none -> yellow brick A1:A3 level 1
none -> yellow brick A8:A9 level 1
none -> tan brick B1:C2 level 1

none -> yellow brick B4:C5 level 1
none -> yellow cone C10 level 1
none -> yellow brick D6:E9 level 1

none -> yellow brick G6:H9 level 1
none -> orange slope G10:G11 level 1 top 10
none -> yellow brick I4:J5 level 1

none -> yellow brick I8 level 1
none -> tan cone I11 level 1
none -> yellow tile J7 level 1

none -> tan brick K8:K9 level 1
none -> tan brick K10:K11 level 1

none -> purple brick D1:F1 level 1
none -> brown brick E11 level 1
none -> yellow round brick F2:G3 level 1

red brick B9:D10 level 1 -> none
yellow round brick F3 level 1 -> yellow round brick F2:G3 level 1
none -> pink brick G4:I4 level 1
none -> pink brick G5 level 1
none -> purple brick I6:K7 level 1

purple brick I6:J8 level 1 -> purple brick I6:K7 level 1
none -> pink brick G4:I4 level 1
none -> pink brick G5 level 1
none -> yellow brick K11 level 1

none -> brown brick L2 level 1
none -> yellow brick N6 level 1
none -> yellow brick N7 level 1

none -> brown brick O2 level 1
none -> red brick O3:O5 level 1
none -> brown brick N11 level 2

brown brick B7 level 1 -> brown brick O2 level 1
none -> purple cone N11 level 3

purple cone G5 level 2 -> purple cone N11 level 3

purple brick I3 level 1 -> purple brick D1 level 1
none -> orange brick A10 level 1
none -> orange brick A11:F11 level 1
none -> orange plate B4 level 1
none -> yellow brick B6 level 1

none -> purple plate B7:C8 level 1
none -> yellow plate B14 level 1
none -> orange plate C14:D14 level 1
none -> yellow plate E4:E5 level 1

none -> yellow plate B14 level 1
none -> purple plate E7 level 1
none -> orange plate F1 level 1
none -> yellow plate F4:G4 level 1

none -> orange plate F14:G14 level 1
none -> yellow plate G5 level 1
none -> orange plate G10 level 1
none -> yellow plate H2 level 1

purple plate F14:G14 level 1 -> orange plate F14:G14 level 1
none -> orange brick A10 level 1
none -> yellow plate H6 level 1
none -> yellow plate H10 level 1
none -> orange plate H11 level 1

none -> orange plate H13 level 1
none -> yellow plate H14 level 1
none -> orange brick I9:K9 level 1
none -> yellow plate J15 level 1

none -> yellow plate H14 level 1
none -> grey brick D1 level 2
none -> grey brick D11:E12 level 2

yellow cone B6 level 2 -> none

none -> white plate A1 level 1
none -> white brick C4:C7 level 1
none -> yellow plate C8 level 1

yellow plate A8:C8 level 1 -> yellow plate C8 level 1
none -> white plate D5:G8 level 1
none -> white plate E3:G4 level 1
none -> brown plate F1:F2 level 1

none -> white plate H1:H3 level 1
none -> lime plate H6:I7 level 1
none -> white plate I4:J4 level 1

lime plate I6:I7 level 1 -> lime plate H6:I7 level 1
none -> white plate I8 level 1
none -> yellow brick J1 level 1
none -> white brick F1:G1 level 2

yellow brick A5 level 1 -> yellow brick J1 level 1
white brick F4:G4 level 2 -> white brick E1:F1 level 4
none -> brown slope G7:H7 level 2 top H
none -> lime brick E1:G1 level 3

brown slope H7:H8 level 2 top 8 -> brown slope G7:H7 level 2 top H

------------------------------------------------------------

### Prompt
Return every line of the data above in which "cone" appears.

### Written response
none -> yellow cone C10 level 1
none -> tan cone I11 level 1
none -> purple cone N11 level 3
purple cone G5 level 2 -> purple cone N11 level 3
yellow cone B6 level 2 -> none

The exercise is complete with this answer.